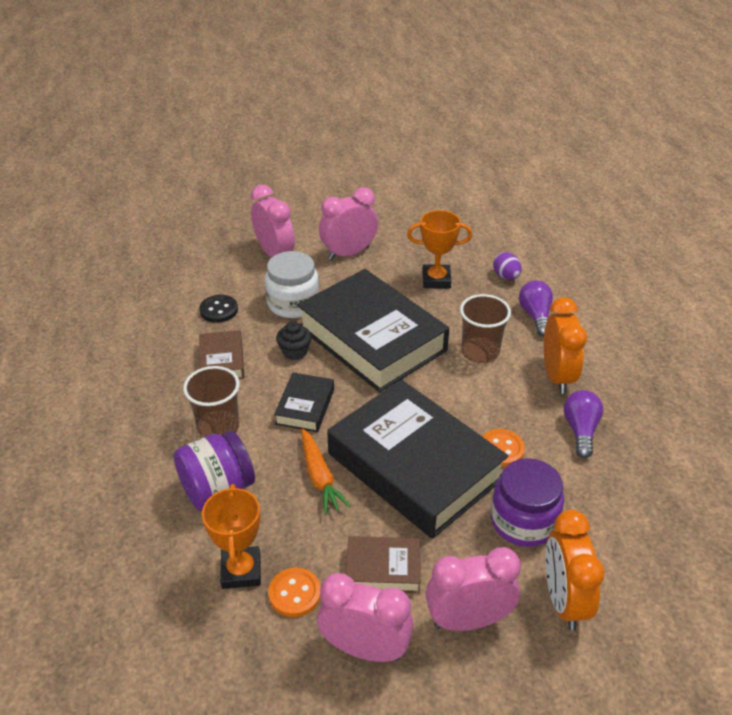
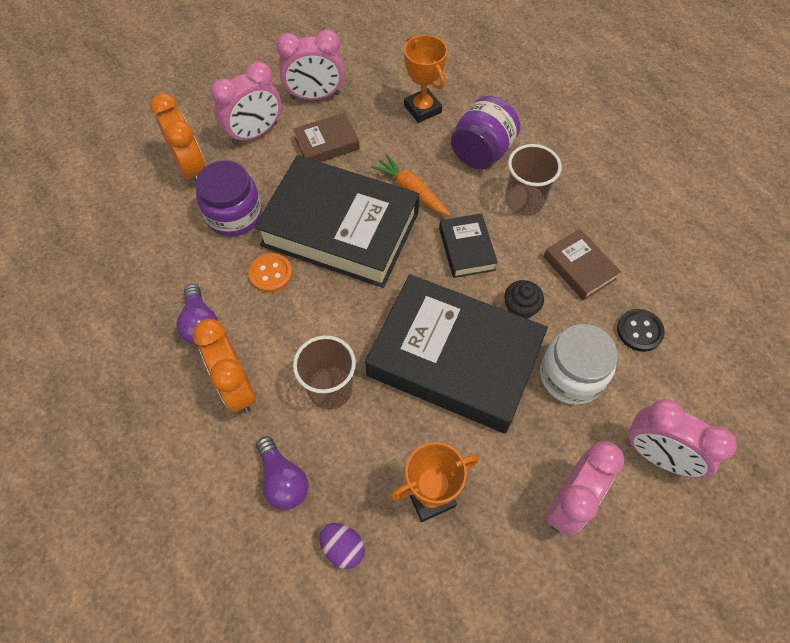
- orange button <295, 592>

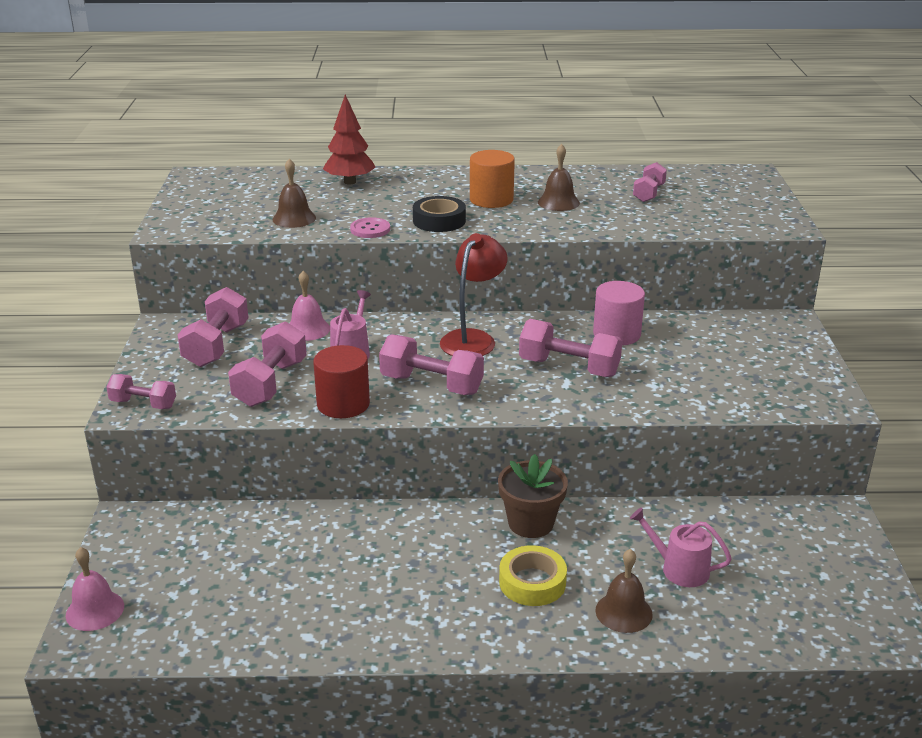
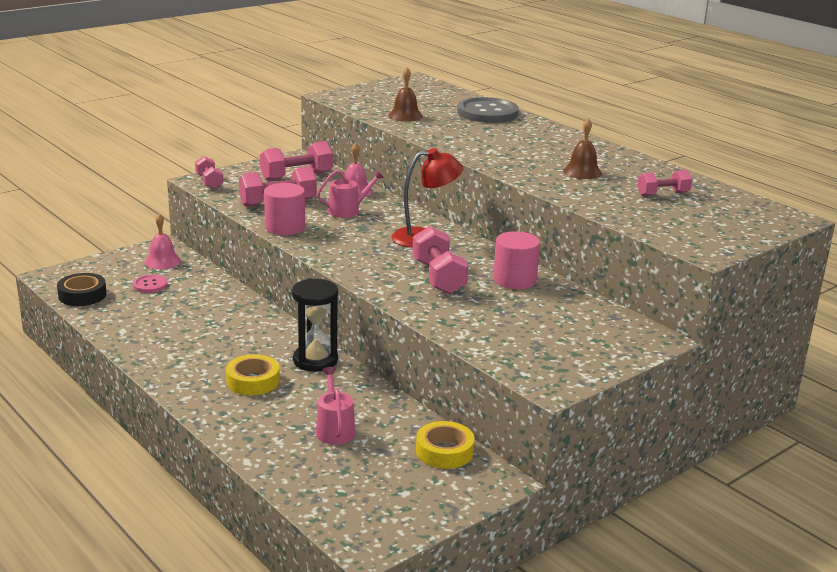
~ red tree <349, 139> to grey button <488, 110>
- orange cylinder <492, 179>
~ black tape <439, 214> to <82, 289>
~ pink button <370, 227> to <150, 284>
- pink dumbbell <431, 364>
~ red cylinder <341, 381> to pink cylinder <284, 209>
~ brown flower pot <533, 496> to black hourglass <315, 325>
~ pink bell <95, 589> to <162, 241>
- brown bell <624, 591>
+ yellow tape <445, 445>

● ABOUT THIS TASK:
Quote, without any change, each line from the one that contains "to <162, 241>" through the end of the material.

● WRITTEN RESPONSE:
~ pink bell <95, 589> to <162, 241>
- brown bell <624, 591>
+ yellow tape <445, 445>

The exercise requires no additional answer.